=== What this task involves ===
Extract from the entries below, exactly as given, only the lines from the line containing "GPS1 pin RX: D8 -> D4" to the line containing "LIGHT pin OUT: D1 -> D10", both lines included.

=== Data shown ===

********

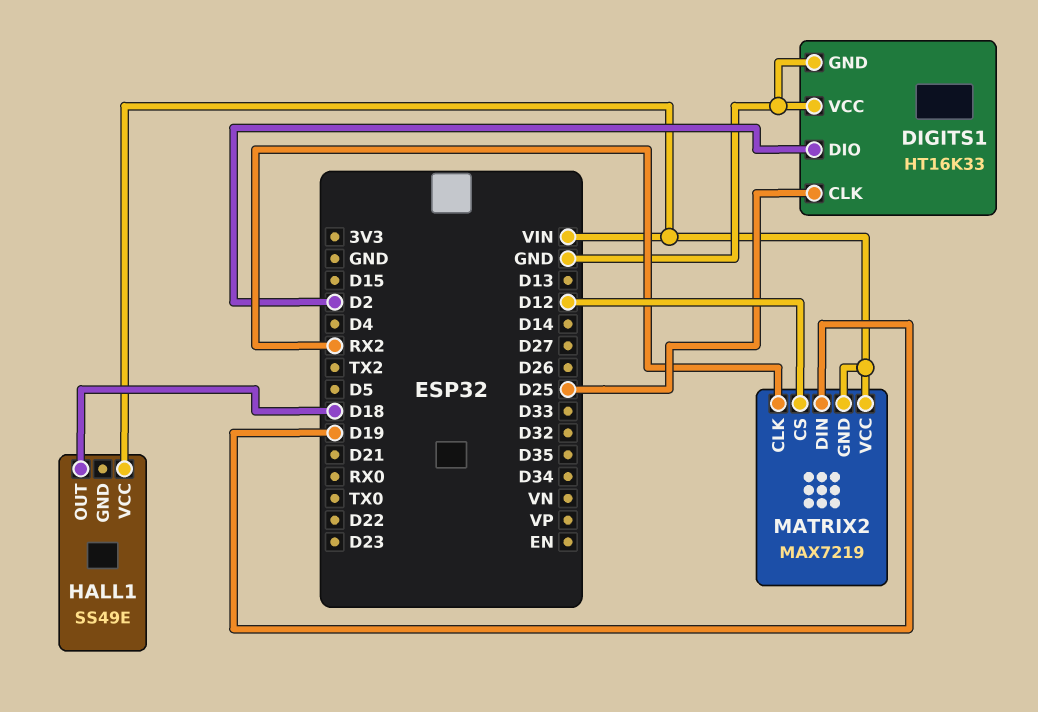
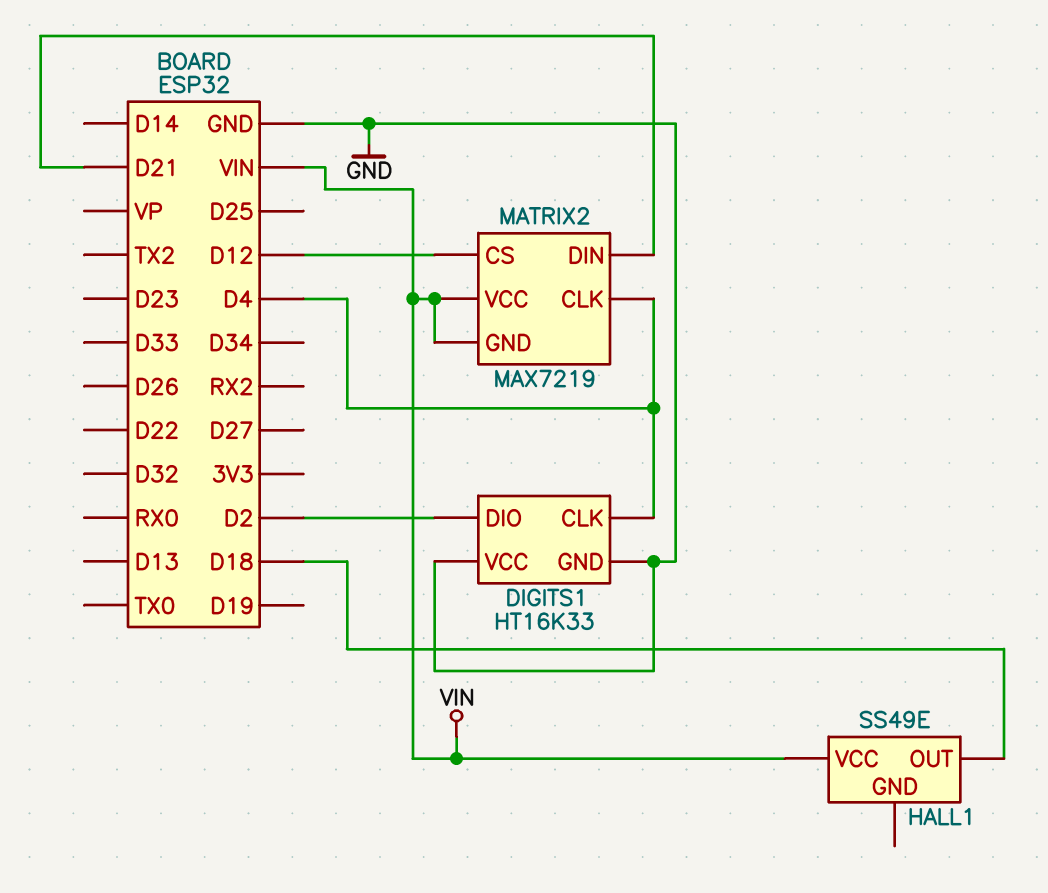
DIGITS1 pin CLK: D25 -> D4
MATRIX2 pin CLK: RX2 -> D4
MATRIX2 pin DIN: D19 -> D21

********

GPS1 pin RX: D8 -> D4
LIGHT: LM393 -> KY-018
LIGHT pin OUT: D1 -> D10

********

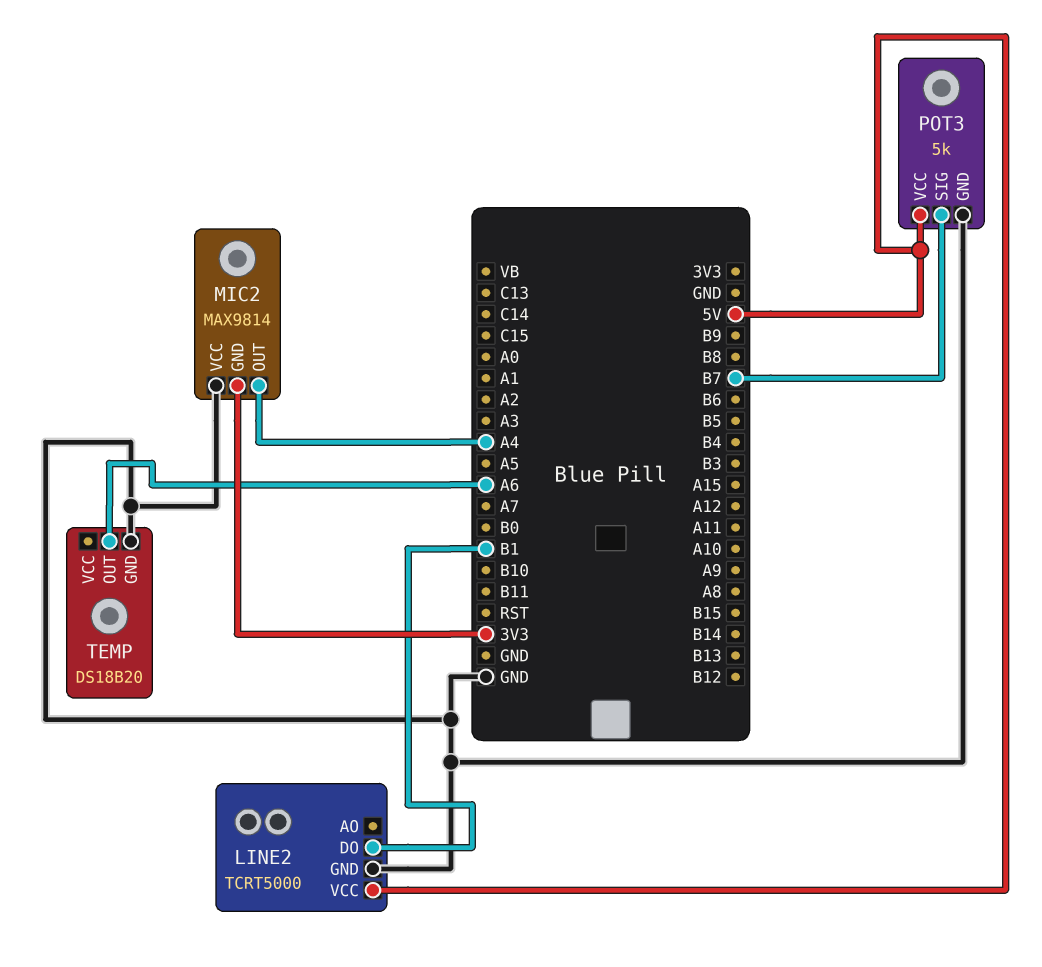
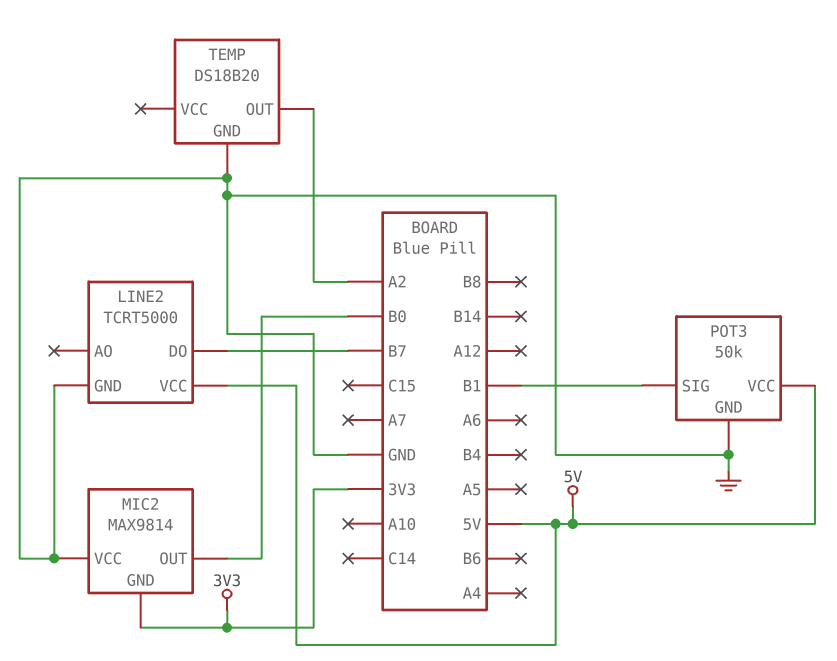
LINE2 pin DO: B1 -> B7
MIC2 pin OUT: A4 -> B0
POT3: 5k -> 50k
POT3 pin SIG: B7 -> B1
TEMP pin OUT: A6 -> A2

********

=== Solution for this problem ===
GPS1 pin RX: D8 -> D4
LIGHT: LM393 -> KY-018
LIGHT pin OUT: D1 -> D10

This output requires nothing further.